**Work task:** Only the lines below from the one containing "camera: 55 degrees left, 10 degrees down" to the one containing "(135, 433) = (344, 572): black" should be repeated, both included and unchanged.

**Source material:**

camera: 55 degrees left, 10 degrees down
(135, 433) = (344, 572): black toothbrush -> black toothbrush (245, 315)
...
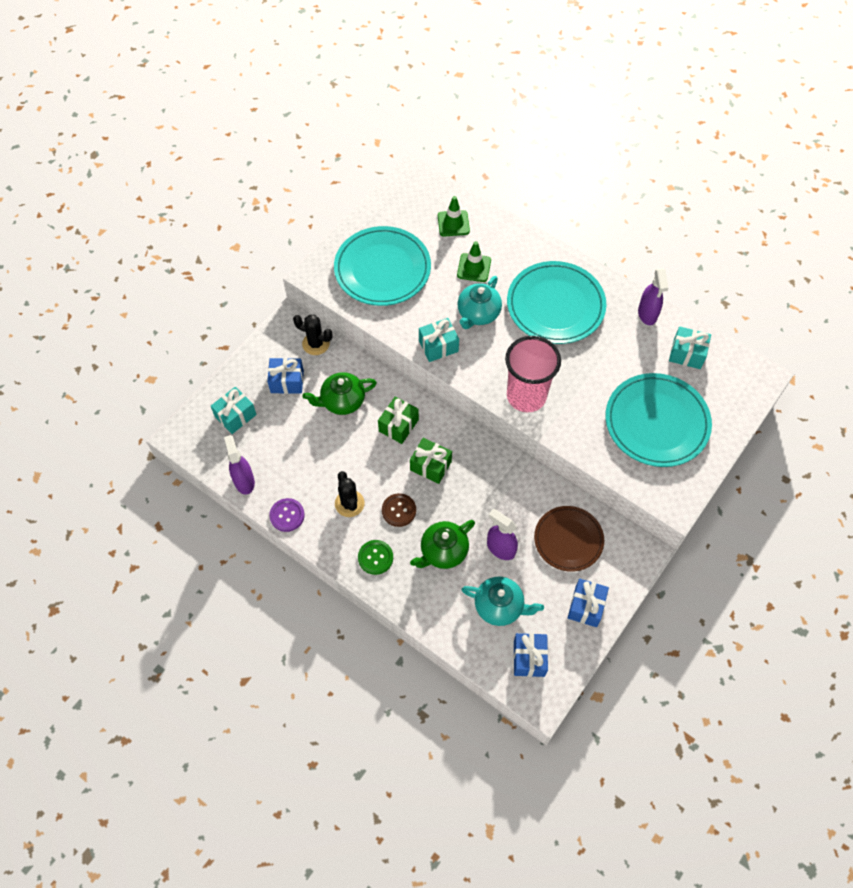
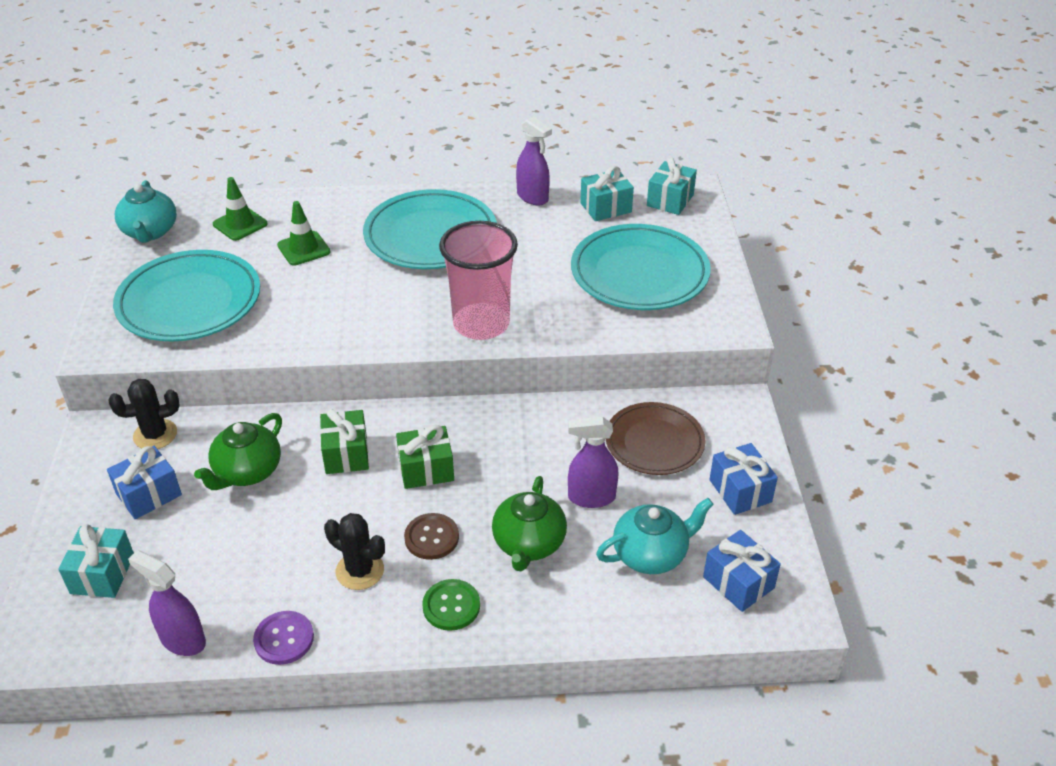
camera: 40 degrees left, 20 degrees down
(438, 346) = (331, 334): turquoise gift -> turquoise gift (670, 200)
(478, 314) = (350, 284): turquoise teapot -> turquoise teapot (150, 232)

**Written response:**
camera: 55 degrees left, 10 degrees down
(135, 433) = (344, 572): black toothbrush -> black toothbrush (245, 315)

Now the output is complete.